## Your goal
Beginning with the line that contains "SONAR1 pin ECHO: A6 -> D7", copy each remaining line of the data below exactly.

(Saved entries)
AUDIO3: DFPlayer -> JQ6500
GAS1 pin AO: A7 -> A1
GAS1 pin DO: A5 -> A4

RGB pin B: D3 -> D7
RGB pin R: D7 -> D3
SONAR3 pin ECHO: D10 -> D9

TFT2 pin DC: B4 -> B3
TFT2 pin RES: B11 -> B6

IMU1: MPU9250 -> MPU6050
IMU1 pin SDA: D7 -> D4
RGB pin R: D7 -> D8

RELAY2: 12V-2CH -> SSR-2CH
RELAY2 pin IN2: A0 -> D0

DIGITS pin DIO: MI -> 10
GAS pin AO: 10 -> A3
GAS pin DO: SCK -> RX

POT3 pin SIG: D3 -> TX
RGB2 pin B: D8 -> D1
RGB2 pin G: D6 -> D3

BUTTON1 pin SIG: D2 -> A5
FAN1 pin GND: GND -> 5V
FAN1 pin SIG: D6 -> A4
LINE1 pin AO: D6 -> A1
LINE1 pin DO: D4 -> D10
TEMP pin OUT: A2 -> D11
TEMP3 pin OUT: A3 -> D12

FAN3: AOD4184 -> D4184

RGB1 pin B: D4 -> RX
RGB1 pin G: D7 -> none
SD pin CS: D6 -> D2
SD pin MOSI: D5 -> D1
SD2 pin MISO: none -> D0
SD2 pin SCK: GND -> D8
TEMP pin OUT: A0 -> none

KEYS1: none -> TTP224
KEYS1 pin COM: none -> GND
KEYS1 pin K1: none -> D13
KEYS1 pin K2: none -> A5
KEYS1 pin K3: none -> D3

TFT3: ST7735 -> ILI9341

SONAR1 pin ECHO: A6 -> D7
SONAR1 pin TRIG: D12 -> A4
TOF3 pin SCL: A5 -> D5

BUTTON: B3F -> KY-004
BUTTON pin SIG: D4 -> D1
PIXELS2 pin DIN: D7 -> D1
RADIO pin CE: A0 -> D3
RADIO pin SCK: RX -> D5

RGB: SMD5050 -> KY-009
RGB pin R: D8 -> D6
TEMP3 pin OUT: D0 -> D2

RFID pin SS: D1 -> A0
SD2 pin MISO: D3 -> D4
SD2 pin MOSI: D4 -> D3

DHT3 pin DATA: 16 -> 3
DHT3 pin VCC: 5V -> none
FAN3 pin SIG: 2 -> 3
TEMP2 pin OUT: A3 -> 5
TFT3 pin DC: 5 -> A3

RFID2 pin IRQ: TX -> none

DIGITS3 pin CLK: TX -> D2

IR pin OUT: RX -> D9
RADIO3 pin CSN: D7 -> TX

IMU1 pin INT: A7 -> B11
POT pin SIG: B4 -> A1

## Output of the exercise
SONAR1 pin ECHO: A6 -> D7
SONAR1 pin TRIG: D12 -> A4
TOF3 pin SCL: A5 -> D5

BUTTON: B3F -> KY-004
BUTTON pin SIG: D4 -> D1
PIXELS2 pin DIN: D7 -> D1
RADIO pin CE: A0 -> D3
RADIO pin SCK: RX -> D5

RGB: SMD5050 -> KY-009
RGB pin R: D8 -> D6
TEMP3 pin OUT: D0 -> D2

RFID pin SS: D1 -> A0
SD2 pin MISO: D3 -> D4
SD2 pin MOSI: D4 -> D3

DHT3 pin DATA: 16 -> 3
DHT3 pin VCC: 5V -> none
FAN3 pin SIG: 2 -> 3
TEMP2 pin OUT: A3 -> 5
TFT3 pin DC: 5 -> A3

RFID2 pin IRQ: TX -> none

DIGITS3 pin CLK: TX -> D2

IR pin OUT: RX -> D9
RADIO3 pin CSN: D7 -> TX

IMU1 pin INT: A7 -> B11
POT pin SIG: B4 -> A1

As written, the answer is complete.